Scan the records for the string "ECHO", then copy each line that has it.

[Change listing data]
Content starts
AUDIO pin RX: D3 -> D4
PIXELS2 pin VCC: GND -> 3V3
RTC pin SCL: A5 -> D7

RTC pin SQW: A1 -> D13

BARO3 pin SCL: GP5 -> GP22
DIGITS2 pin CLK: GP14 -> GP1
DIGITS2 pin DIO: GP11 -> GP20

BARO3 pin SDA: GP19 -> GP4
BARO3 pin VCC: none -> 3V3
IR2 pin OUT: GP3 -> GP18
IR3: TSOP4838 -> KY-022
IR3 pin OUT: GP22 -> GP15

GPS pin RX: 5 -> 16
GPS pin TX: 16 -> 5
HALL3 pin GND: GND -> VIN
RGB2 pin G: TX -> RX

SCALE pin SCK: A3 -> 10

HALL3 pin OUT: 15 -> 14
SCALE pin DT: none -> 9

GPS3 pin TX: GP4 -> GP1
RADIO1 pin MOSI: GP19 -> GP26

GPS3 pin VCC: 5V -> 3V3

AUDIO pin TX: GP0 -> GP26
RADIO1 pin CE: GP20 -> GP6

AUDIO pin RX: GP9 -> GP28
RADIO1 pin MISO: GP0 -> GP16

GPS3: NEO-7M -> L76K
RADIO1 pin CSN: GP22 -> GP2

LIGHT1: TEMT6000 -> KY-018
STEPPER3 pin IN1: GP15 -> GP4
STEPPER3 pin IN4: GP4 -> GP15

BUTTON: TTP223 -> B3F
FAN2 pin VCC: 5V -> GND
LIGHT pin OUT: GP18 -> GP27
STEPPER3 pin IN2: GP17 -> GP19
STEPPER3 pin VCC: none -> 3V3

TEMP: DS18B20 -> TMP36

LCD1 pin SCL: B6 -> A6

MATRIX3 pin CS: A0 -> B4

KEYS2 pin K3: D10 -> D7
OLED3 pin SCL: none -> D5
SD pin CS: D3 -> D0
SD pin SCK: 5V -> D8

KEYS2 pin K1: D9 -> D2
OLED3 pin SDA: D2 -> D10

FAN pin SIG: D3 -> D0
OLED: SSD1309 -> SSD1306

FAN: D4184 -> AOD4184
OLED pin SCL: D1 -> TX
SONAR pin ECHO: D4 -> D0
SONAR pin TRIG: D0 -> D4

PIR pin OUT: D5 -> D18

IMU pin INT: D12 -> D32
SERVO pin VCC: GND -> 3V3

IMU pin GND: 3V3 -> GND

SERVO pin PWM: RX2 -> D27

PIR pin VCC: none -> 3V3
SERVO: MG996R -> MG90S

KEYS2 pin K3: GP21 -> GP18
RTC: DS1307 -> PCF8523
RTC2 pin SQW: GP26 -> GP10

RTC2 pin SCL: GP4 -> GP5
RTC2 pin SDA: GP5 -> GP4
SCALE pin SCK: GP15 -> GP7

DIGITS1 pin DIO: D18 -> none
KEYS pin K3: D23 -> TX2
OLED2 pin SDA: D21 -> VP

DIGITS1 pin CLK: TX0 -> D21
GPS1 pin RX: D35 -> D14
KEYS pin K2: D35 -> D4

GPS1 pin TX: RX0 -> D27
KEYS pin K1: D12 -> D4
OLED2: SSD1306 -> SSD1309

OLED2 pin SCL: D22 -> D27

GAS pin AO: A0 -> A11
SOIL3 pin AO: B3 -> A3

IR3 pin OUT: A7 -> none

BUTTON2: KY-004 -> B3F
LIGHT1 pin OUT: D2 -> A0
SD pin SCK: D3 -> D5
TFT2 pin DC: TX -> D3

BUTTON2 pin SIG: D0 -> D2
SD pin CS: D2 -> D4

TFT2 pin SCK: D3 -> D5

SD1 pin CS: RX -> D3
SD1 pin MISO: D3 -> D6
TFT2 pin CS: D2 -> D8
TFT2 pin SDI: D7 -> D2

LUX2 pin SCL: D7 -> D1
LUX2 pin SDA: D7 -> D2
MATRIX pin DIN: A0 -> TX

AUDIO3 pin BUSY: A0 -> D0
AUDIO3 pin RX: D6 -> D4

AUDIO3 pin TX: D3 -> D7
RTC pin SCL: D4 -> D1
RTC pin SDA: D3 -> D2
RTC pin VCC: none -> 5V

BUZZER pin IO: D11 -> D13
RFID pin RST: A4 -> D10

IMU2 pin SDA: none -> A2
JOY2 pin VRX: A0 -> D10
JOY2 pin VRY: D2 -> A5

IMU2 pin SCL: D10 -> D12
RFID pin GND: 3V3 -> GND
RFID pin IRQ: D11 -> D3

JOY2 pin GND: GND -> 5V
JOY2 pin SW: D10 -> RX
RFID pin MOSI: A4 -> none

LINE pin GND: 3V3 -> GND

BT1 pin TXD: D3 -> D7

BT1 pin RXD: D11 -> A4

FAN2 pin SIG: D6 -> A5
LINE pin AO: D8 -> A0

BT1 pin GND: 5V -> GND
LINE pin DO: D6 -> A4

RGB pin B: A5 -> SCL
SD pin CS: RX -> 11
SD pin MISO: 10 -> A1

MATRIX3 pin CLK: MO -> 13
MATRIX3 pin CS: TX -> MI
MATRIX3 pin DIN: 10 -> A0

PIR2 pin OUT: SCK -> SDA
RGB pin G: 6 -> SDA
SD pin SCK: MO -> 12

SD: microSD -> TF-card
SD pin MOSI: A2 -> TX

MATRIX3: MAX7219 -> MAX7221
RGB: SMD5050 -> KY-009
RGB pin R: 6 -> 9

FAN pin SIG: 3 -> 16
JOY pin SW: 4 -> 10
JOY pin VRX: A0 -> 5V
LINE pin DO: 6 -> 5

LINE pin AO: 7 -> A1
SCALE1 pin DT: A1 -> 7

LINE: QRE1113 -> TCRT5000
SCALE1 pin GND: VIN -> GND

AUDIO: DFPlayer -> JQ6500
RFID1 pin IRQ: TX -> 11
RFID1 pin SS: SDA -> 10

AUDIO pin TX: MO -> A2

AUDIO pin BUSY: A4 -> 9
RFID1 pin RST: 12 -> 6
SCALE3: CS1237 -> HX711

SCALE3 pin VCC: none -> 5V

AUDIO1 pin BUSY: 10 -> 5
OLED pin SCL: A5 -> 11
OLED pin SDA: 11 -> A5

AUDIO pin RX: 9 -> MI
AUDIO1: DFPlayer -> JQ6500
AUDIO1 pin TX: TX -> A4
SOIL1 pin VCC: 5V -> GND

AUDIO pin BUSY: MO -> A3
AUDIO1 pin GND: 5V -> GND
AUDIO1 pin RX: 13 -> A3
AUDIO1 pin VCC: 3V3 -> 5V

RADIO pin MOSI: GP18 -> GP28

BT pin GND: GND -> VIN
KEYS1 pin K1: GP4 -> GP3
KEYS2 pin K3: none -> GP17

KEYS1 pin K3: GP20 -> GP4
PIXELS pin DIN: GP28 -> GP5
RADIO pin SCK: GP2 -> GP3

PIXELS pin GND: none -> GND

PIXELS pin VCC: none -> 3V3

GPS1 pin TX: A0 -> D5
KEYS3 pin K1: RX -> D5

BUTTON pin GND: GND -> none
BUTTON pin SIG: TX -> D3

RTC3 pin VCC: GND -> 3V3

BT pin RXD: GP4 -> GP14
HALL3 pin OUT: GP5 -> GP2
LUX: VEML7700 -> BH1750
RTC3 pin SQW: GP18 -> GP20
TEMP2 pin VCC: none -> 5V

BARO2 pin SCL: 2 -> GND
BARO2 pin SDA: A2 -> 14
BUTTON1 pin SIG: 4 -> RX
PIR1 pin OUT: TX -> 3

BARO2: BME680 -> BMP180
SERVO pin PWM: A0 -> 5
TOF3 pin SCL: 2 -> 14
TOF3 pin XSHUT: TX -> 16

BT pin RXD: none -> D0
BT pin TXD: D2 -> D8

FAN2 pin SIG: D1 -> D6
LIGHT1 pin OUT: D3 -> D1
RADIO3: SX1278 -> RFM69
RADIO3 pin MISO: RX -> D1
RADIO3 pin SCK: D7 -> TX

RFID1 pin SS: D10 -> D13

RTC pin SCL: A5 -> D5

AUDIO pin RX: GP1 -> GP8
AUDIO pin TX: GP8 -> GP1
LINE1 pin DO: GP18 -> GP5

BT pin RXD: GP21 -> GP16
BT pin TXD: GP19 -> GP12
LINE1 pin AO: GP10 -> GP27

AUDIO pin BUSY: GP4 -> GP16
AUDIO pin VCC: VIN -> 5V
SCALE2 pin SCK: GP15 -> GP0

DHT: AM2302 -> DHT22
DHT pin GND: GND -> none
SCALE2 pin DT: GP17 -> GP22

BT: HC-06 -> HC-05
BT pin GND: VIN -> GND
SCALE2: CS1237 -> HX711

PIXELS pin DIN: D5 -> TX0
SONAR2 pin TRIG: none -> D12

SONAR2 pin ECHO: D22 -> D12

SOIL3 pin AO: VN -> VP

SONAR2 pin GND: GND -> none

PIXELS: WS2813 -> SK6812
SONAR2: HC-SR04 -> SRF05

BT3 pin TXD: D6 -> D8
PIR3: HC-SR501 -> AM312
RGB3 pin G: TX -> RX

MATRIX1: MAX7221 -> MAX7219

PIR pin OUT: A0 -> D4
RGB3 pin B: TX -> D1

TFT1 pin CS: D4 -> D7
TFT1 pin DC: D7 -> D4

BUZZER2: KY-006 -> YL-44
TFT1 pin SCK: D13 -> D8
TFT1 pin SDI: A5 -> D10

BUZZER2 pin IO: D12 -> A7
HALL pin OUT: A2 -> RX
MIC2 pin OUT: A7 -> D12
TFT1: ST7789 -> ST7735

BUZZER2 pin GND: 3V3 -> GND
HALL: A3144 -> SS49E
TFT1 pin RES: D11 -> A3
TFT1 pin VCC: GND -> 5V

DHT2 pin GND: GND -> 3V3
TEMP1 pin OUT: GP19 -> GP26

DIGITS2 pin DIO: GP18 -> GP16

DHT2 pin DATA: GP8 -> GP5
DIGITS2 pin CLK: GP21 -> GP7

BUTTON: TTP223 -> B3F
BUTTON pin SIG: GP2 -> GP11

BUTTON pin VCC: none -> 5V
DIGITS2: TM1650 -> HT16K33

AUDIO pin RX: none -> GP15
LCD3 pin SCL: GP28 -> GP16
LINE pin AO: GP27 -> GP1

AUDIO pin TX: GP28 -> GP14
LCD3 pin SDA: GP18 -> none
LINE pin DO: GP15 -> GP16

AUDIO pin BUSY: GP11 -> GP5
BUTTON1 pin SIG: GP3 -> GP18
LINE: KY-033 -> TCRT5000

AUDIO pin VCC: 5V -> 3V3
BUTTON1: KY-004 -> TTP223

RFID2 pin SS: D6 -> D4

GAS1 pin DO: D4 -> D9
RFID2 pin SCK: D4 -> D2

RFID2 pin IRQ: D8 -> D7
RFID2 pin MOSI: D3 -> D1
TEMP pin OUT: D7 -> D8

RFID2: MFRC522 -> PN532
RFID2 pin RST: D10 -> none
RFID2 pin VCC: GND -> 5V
Content ends
The answer:
SONAR pin ECHO: D4 -> D0
SONAR2 pin ECHO: D22 -> D12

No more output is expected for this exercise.